Task goal - Of the lines below, write out exactly those from the line with "white padlock: 5 -> 4" through the line with "red box: 0 -> 1", both included, and skip the rest.
▬▬▬
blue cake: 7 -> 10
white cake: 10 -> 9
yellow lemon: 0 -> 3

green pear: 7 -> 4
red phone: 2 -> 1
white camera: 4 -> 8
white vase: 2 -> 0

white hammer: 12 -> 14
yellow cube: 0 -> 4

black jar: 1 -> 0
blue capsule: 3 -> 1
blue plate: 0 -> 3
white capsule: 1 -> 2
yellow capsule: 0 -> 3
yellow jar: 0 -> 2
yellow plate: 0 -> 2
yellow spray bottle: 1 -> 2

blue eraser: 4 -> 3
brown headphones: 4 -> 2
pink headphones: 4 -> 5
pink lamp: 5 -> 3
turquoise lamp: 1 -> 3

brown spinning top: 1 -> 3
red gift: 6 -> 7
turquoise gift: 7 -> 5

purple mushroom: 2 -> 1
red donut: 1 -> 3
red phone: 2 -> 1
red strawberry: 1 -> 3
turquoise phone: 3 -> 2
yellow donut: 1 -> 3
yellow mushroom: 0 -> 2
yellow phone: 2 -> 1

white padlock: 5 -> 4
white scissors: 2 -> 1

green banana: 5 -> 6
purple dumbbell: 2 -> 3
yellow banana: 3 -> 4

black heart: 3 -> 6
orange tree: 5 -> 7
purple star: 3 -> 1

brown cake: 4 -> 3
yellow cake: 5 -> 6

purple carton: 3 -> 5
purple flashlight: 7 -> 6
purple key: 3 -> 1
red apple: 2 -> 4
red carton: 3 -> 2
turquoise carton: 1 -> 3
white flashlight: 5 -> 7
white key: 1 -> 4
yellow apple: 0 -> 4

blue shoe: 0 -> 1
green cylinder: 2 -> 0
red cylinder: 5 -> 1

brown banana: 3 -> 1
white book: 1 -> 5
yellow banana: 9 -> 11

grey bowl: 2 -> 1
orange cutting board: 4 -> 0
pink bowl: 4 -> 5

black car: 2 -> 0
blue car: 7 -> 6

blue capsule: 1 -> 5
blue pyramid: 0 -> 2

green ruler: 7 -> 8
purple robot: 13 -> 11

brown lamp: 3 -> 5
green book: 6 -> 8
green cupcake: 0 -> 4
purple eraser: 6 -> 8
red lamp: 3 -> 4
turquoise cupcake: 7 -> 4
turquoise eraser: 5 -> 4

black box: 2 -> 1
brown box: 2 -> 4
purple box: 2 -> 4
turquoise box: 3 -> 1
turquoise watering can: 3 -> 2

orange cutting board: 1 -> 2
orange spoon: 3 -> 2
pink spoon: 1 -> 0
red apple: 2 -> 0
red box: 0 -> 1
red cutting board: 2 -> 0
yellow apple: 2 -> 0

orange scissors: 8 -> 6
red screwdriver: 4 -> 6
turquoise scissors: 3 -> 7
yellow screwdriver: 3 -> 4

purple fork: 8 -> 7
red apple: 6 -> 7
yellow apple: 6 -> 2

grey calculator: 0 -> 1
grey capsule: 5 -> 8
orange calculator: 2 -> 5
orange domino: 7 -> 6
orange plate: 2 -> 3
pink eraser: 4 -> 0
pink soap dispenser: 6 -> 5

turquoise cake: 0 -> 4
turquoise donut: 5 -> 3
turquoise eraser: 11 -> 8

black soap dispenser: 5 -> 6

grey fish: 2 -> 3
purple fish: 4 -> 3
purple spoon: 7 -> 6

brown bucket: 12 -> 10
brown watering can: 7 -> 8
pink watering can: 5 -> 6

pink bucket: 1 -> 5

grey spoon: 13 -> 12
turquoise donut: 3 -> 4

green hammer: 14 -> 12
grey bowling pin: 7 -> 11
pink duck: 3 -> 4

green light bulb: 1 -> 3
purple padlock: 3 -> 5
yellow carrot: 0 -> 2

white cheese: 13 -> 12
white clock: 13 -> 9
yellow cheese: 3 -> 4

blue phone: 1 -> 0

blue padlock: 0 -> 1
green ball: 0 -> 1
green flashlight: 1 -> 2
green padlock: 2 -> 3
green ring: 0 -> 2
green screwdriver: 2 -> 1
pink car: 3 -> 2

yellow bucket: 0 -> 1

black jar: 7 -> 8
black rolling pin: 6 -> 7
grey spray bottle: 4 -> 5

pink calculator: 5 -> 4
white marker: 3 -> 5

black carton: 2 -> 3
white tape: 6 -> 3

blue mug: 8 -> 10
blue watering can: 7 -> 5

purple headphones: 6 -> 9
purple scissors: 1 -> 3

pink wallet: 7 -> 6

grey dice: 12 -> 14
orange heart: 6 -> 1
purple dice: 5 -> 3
▬▬▬
Solution to this exercise -
white padlock: 5 -> 4
white scissors: 2 -> 1

green banana: 5 -> 6
purple dumbbell: 2 -> 3
yellow banana: 3 -> 4

black heart: 3 -> 6
orange tree: 5 -> 7
purple star: 3 -> 1

brown cake: 4 -> 3
yellow cake: 5 -> 6

purple carton: 3 -> 5
purple flashlight: 7 -> 6
purple key: 3 -> 1
red apple: 2 -> 4
red carton: 3 -> 2
turquoise carton: 1 -> 3
white flashlight: 5 -> 7
white key: 1 -> 4
yellow apple: 0 -> 4

blue shoe: 0 -> 1
green cylinder: 2 -> 0
red cylinder: 5 -> 1

brown banana: 3 -> 1
white book: 1 -> 5
yellow banana: 9 -> 11

grey bowl: 2 -> 1
orange cutting board: 4 -> 0
pink bowl: 4 -> 5

black car: 2 -> 0
blue car: 7 -> 6

blue capsule: 1 -> 5
blue pyramid: 0 -> 2

green ruler: 7 -> 8
purple robot: 13 -> 11

brown lamp: 3 -> 5
green book: 6 -> 8
green cupcake: 0 -> 4
purple eraser: 6 -> 8
red lamp: 3 -> 4
turquoise cupcake: 7 -> 4
turquoise eraser: 5 -> 4

black box: 2 -> 1
brown box: 2 -> 4
purple box: 2 -> 4
turquoise box: 3 -> 1
turquoise watering can: 3 -> 2

orange cutting board: 1 -> 2
orange spoon: 3 -> 2
pink spoon: 1 -> 0
red apple: 2 -> 0
red box: 0 -> 1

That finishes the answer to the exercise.